*** Opening of SUPPLIED INFORMATION ***

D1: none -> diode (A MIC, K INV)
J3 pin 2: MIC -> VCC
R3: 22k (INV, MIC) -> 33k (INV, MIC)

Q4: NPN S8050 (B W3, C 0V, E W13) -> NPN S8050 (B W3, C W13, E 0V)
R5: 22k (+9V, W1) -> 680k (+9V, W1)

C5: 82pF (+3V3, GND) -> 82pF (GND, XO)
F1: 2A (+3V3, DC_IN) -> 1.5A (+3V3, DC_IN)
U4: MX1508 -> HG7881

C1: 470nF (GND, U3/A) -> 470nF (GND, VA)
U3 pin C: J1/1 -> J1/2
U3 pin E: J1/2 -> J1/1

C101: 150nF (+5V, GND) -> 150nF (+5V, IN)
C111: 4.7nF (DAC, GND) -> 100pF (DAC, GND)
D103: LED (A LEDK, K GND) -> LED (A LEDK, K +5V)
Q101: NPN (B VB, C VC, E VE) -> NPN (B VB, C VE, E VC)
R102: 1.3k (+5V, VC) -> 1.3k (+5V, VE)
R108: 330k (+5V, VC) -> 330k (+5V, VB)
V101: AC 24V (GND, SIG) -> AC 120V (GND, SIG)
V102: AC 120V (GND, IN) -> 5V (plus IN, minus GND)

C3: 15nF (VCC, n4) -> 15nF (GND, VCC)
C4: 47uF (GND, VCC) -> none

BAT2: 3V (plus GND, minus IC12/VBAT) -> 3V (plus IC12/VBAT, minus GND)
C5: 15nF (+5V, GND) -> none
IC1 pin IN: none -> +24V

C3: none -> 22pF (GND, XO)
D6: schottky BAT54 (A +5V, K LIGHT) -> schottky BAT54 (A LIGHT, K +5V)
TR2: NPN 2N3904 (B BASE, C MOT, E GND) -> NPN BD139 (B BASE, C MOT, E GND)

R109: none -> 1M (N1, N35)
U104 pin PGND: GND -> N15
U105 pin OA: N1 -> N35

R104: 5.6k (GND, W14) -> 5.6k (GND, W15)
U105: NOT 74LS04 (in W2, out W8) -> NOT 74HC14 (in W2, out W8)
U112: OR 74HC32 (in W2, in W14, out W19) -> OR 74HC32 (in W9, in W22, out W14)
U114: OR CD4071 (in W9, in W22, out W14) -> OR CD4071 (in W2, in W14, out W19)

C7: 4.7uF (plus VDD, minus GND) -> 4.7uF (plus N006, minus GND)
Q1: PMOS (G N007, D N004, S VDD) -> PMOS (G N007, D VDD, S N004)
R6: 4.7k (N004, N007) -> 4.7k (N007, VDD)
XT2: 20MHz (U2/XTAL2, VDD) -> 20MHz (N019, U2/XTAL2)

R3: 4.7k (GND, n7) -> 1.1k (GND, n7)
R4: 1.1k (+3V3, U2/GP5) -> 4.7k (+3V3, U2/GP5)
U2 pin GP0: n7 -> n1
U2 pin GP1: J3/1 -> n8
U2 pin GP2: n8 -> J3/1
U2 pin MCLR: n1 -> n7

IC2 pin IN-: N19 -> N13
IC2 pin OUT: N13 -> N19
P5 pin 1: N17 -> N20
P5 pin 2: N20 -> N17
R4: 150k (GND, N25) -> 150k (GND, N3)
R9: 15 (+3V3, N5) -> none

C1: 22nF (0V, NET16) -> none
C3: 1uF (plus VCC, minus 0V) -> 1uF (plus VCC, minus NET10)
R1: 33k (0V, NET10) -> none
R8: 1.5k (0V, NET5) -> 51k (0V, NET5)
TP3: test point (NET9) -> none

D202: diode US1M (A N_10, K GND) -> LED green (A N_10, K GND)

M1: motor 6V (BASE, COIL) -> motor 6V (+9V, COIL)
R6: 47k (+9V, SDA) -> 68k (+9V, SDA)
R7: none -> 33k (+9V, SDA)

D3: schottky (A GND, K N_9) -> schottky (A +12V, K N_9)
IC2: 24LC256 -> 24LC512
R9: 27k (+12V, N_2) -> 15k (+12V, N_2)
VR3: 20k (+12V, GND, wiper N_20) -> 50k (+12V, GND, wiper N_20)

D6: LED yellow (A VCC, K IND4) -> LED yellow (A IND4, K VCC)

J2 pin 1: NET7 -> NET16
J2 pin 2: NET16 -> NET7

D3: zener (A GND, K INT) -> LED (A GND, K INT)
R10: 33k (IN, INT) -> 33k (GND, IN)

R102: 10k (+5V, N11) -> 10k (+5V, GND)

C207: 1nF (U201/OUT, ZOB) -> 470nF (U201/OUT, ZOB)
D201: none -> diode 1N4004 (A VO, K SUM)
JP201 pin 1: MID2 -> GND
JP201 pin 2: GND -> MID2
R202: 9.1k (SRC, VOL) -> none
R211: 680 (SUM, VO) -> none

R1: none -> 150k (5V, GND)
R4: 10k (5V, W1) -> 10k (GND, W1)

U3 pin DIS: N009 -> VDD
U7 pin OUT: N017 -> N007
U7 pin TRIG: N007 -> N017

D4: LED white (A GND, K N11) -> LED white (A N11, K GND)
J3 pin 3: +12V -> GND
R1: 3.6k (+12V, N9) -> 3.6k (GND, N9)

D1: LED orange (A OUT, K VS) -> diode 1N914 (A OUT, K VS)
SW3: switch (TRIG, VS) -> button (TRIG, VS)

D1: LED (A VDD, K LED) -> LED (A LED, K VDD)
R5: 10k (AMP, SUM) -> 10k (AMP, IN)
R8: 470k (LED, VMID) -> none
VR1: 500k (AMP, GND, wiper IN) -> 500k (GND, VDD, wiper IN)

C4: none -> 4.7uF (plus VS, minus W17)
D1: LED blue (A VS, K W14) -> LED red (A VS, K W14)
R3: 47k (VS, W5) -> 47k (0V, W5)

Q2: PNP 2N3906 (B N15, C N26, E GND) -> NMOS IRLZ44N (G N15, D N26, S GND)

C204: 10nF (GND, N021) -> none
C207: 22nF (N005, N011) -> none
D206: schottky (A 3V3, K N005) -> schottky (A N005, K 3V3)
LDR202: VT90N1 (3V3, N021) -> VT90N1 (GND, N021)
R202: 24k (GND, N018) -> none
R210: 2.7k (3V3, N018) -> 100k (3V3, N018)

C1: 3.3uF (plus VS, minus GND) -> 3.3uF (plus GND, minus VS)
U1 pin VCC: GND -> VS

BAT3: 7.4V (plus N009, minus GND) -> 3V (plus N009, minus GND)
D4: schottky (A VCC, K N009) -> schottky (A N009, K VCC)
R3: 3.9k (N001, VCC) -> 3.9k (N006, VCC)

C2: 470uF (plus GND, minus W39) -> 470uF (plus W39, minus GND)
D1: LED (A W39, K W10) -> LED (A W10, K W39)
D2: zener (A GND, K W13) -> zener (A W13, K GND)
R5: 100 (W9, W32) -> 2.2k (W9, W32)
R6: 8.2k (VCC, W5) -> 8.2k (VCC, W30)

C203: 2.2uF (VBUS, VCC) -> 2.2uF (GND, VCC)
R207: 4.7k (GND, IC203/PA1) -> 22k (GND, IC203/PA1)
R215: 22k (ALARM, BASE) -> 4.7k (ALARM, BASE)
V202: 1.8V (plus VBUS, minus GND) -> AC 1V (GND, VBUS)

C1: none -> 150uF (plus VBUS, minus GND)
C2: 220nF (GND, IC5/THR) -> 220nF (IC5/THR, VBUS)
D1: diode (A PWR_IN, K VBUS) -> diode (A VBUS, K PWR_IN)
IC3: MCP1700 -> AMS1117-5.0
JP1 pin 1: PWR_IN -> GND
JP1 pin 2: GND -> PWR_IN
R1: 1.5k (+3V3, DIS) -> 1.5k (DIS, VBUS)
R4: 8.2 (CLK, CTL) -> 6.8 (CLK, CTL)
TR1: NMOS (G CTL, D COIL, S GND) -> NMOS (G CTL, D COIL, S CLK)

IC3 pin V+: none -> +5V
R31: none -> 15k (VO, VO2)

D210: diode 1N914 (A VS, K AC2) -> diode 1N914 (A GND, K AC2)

*** Close of SUPPLIED INFORMATION ***

_TASK ITEM_
Look above for the line with "M1: motor 6V" and the line with "JP201 pin 1: MID2 -> GND". Write out those two lines and all the lines between them, exactly, and no others.

_PROBLEM SOLUTION_
M1: motor 6V (BASE, COIL) -> motor 6V (+9V, COIL)
R6: 47k (+9V, SDA) -> 68k (+9V, SDA)
R7: none -> 33k (+9V, SDA)

D3: schottky (A GND, K N_9) -> schottky (A +12V, K N_9)
IC2: 24LC256 -> 24LC512
R9: 27k (+12V, N_2) -> 15k (+12V, N_2)
VR3: 20k (+12V, GND, wiper N_20) -> 50k (+12V, GND, wiper N_20)

D6: LED yellow (A VCC, K IND4) -> LED yellow (A IND4, K VCC)

J2 pin 1: NET7 -> NET16
J2 pin 2: NET16 -> NET7

D3: zener (A GND, K INT) -> LED (A GND, K INT)
R10: 33k (IN, INT) -> 33k (GND, IN)

R102: 10k (+5V, N11) -> 10k (+5V, GND)

C207: 1nF (U201/OUT, ZOB) -> 470nF (U201/OUT, ZOB)
D201: none -> diode 1N4004 (A VO, K SUM)
JP201 pin 1: MID2 -> GND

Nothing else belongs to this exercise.